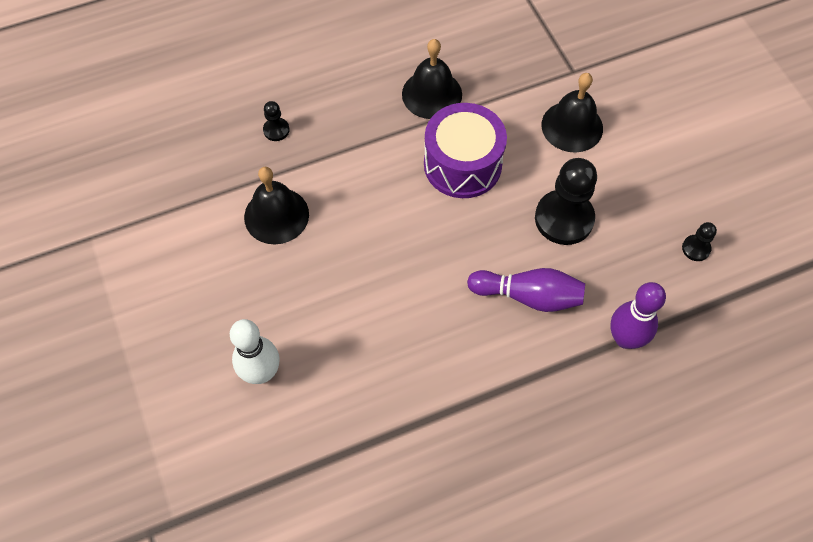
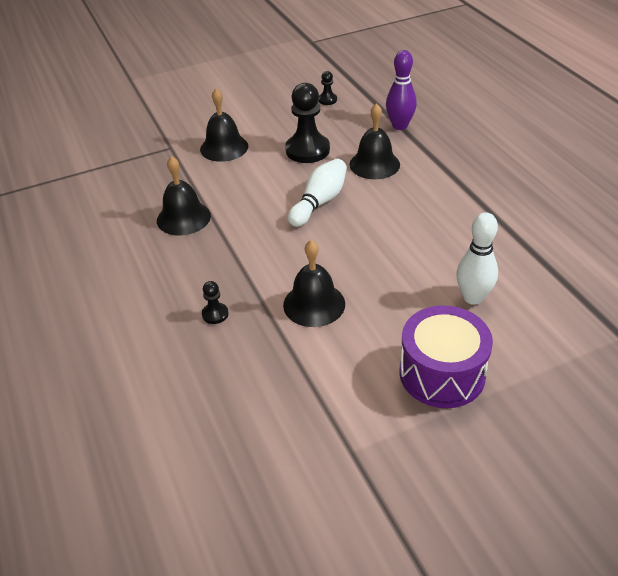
camera: 90 degrees left, 20 degrees down
(449, 227) = (319, 202): none -> white bowling pin
(462, 164) = (258, 198): purple drum -> purple drum (442, 373)
(528, 296) = (374, 164): purple bowling pin -> black bell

== == ==

### What you should do
Set down the whole listing exactly as given, except for the pictures.

### Reply to the exercise
camera: 90 degrees left, 20 degrees down
(449, 227) = (319, 202): none -> white bowling pin
(462, 164) = (258, 198): purple drum -> purple drum (442, 373)
(528, 296) = (374, 164): purple bowling pin -> black bell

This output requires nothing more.